>>>>>

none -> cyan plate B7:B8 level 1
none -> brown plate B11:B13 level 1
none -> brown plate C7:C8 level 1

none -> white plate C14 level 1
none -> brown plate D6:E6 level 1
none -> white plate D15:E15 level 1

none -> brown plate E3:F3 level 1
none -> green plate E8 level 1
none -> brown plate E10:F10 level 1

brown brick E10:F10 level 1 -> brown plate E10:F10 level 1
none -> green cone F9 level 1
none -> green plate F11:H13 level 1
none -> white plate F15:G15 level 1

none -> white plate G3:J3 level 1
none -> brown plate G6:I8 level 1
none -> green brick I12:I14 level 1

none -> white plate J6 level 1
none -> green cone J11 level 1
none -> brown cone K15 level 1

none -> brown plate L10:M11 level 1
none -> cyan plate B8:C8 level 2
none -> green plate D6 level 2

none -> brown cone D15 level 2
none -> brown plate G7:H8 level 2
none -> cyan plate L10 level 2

<<<<<
>>>>>

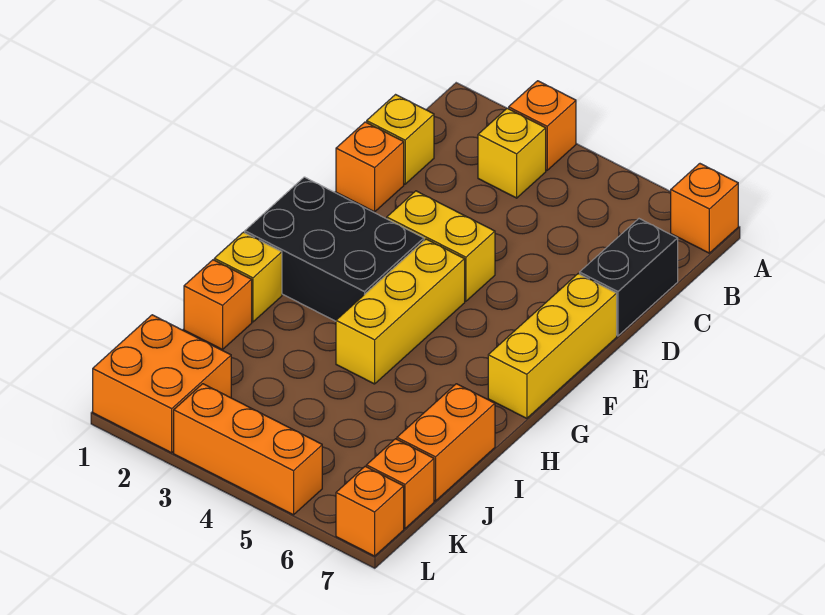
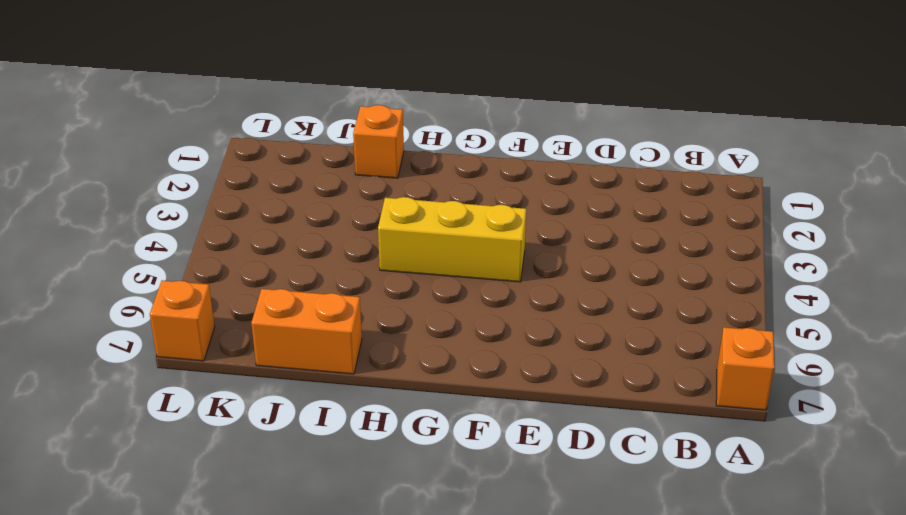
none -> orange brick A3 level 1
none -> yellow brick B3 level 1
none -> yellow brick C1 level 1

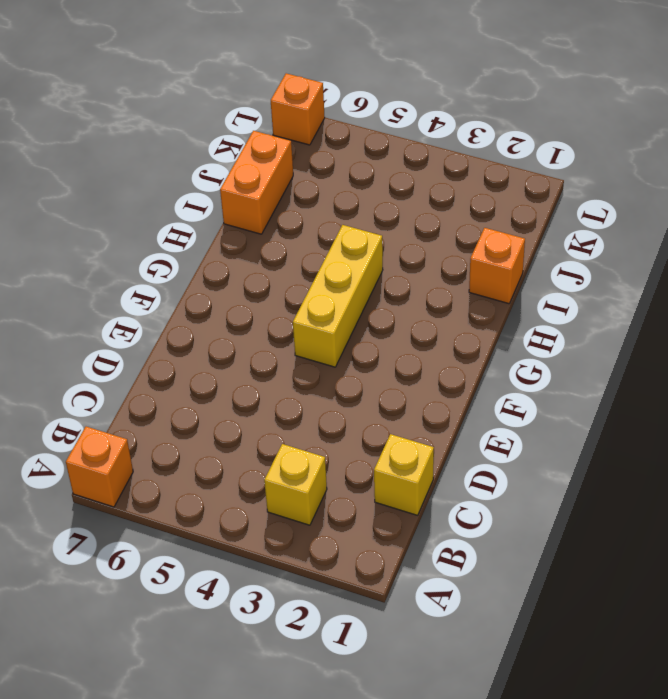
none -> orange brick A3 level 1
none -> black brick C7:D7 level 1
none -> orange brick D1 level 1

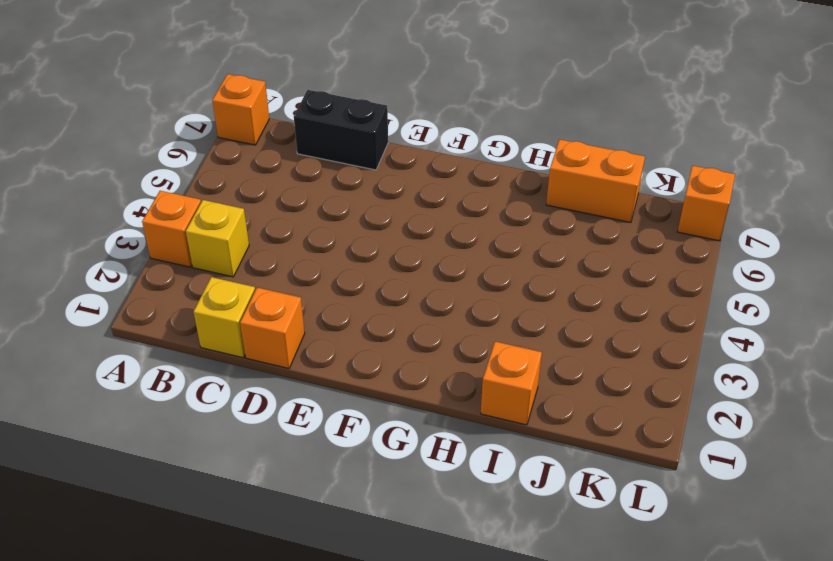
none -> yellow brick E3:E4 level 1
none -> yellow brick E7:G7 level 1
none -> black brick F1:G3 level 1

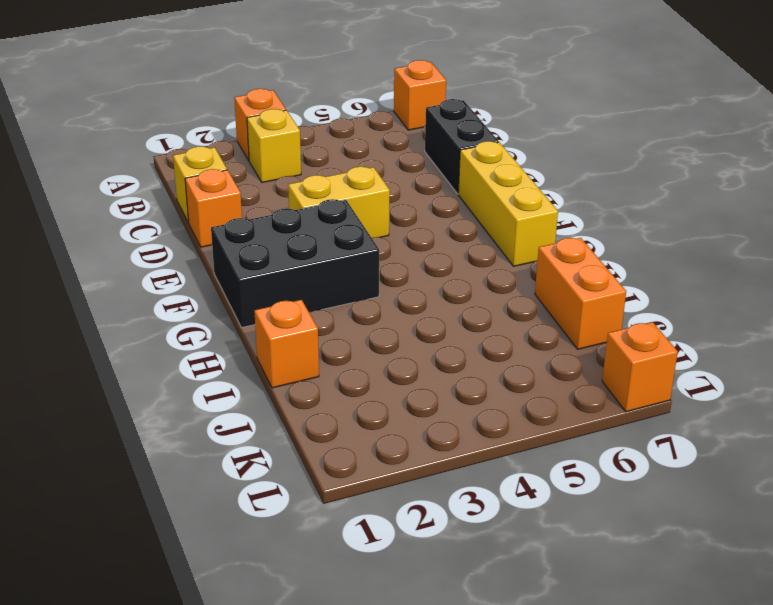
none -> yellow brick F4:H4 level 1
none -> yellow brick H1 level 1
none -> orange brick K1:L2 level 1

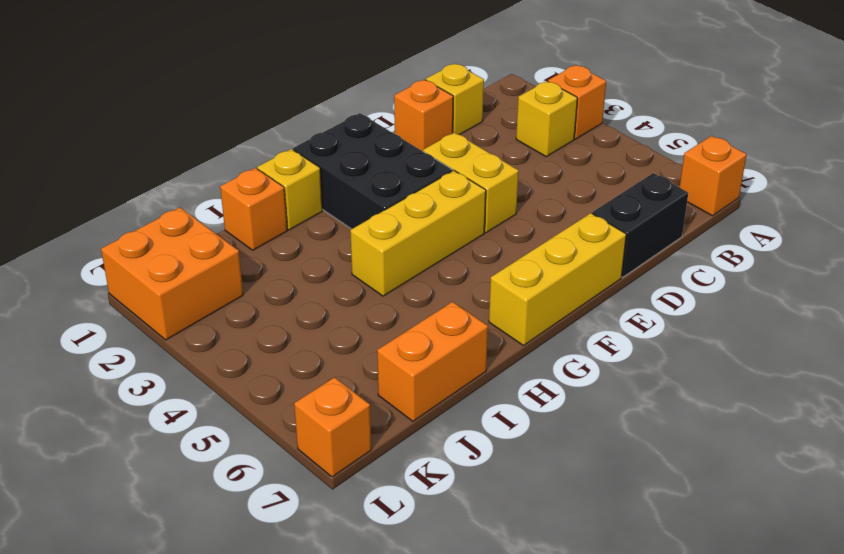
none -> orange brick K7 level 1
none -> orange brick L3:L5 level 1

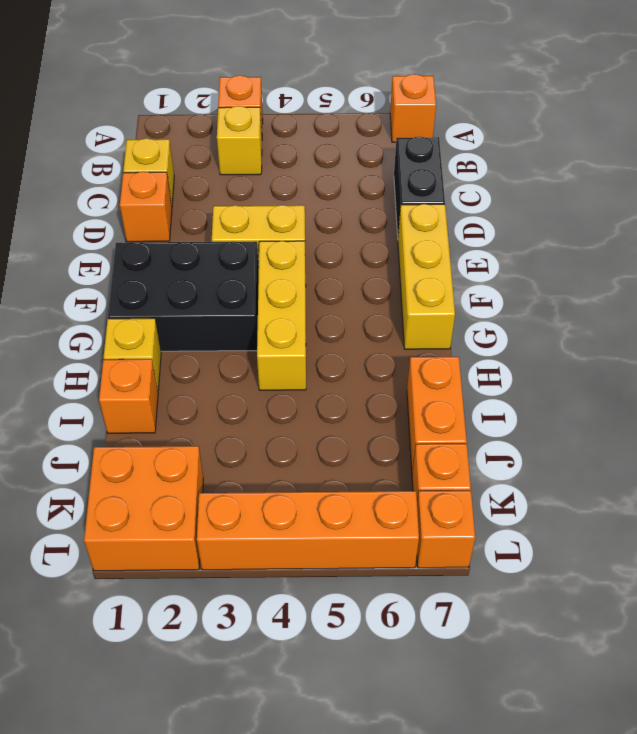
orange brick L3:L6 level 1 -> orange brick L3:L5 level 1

<<<<<

# EXERCISE:
From the entries above, print the lines beginning at the one with "none -> brown plate B11:B13 level 1" and stopping after the one with "none -> brown plate G6:I8 level 1", exactly as written and with nothing else.

# SOLUTION TO THIS EXERCISE:
none -> brown plate B11:B13 level 1
none -> brown plate C7:C8 level 1

none -> white plate C14 level 1
none -> brown plate D6:E6 level 1
none -> white plate D15:E15 level 1

none -> brown plate E3:F3 level 1
none -> green plate E8 level 1
none -> brown plate E10:F10 level 1

brown brick E10:F10 level 1 -> brown plate E10:F10 level 1
none -> green cone F9 level 1
none -> green plate F11:H13 level 1
none -> white plate F15:G15 level 1

none -> white plate G3:J3 level 1
none -> brown plate G6:I8 level 1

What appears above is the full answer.